Spatial object tracking data
Content starts
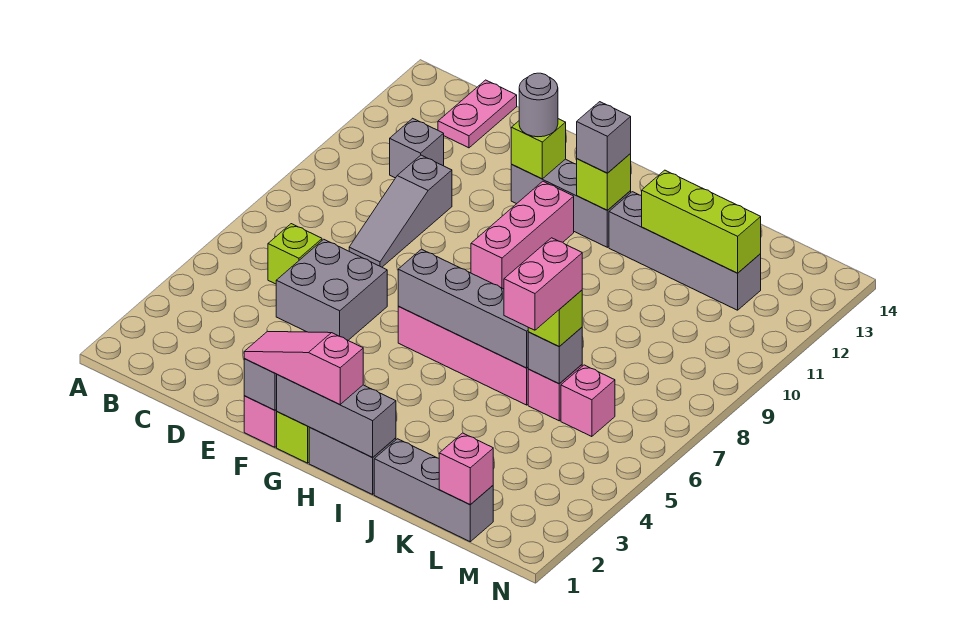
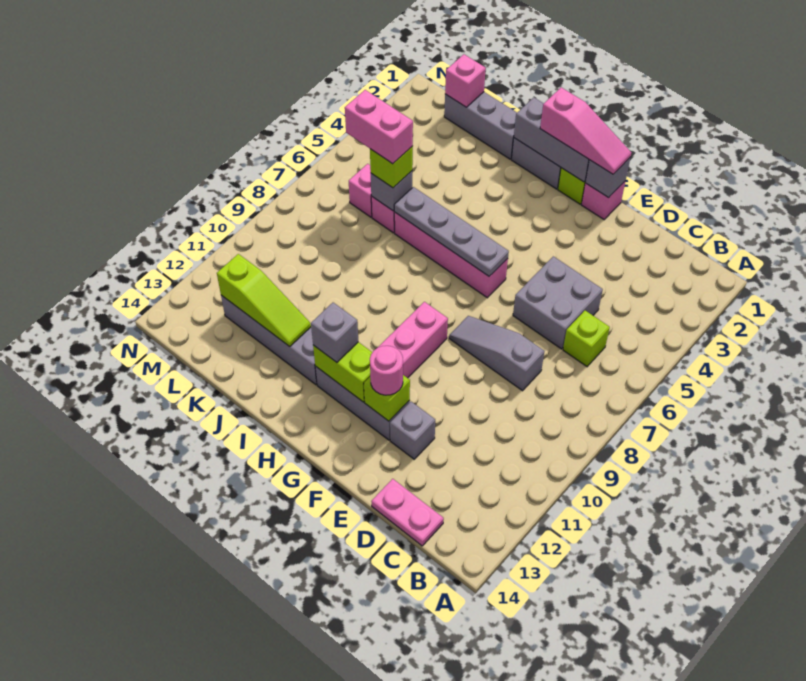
grey brick C11 level 1 -> grey brick E12 level 1
pink plate C13:C14 level 1 -> pink plate C14:D14 level 1
grey slope D8:D10 level 1 top 10 -> grey slope D8:F8 level 1 top D
grey round brick F12 level 3 -> pink round brick F12 level 3
grey brick G6:J6 level 2 -> grey plate G6:J6 level 2
lime brick H12 level 2 -> lime brick G12:H12 level 2
lime brick J12:L12 level 2 -> lime slope J12:L12 level 2 top L
pink brick K5:K6 level 4 -> pink brick K6:L6 level 4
Content ends
> Problem to work on: Your answer is to contain exactly the lines from the one holding "grey slope D8:D10" to the end of the entries, with no other line.

> Answer to the problem:
grey slope D8:D10 level 1 top 10 -> grey slope D8:F8 level 1 top D
grey round brick F12 level 3 -> pink round brick F12 level 3
grey brick G6:J6 level 2 -> grey plate G6:J6 level 2
lime brick H12 level 2 -> lime brick G12:H12 level 2
lime brick J12:L12 level 2 -> lime slope J12:L12 level 2 top L
pink brick K5:K6 level 4 -> pink brick K6:L6 level 4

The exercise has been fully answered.